(Saved entries)
== Segment start ==
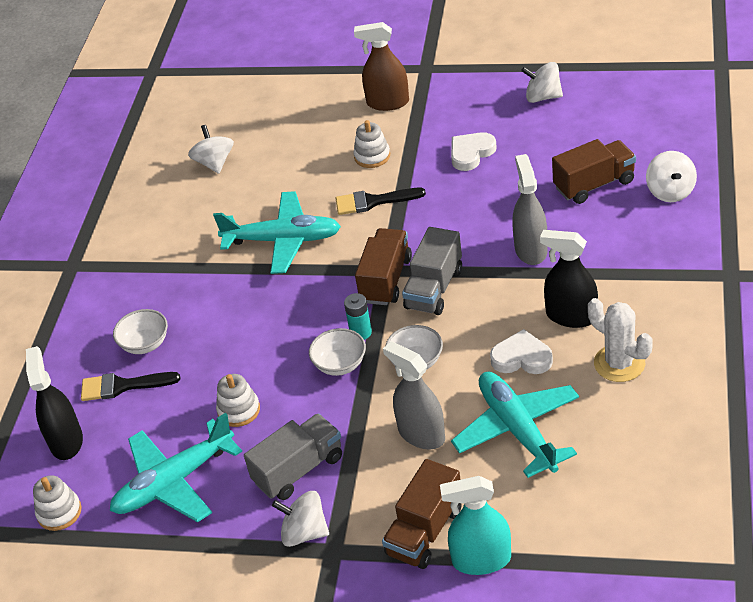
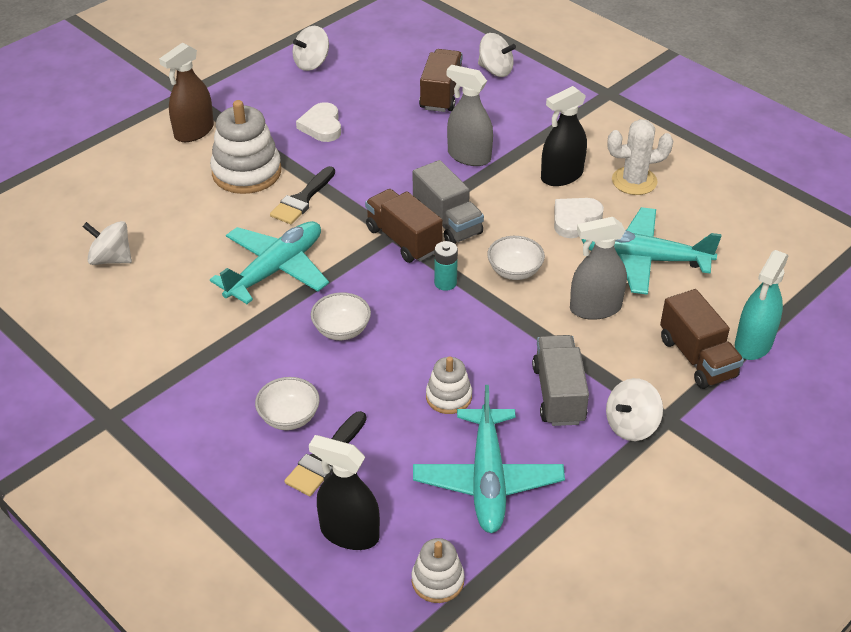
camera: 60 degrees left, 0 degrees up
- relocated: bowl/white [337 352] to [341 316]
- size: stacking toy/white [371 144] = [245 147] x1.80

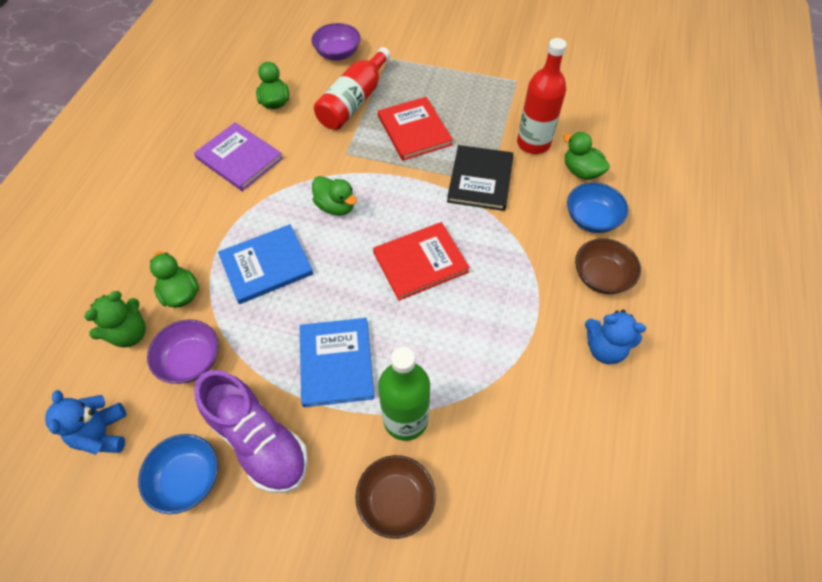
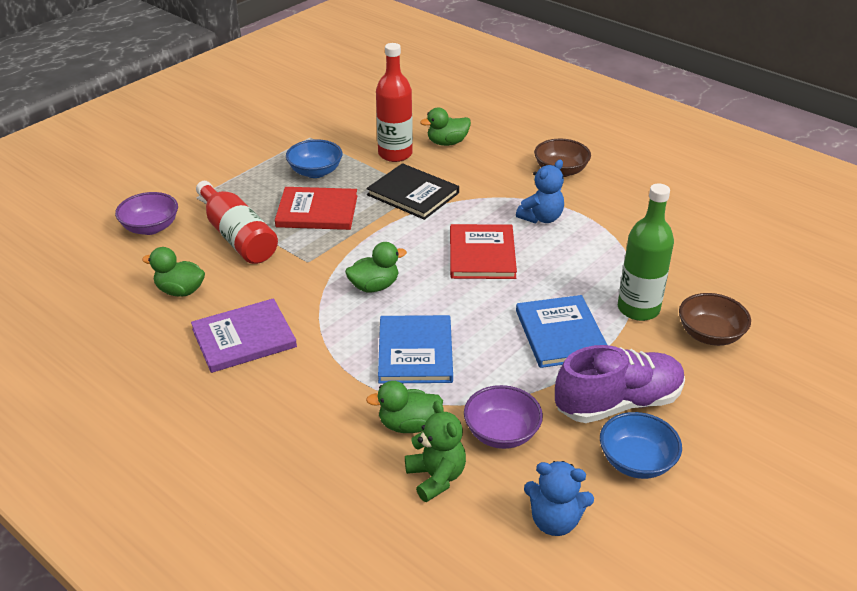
camera: 65 degrees left, 20 degrees down
- relocated: bowl/blue [598 207] to [314 158]
- relocated: teddy bear/blue [615 337] to [540 191]
- spun: book/blue [337 362] = [561 331] 60 degrees clockwise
== Segment end ==
PROBLEM STATEMENT. Scan the data above for the word "degrees" and report every line where it is found.

REPLY.
camera: 60 degrees left, 0 degrees up
camera: 65 degrees left, 20 degrees down
- spun: book/blue [337 362] = [561 331] 60 degrees clockwise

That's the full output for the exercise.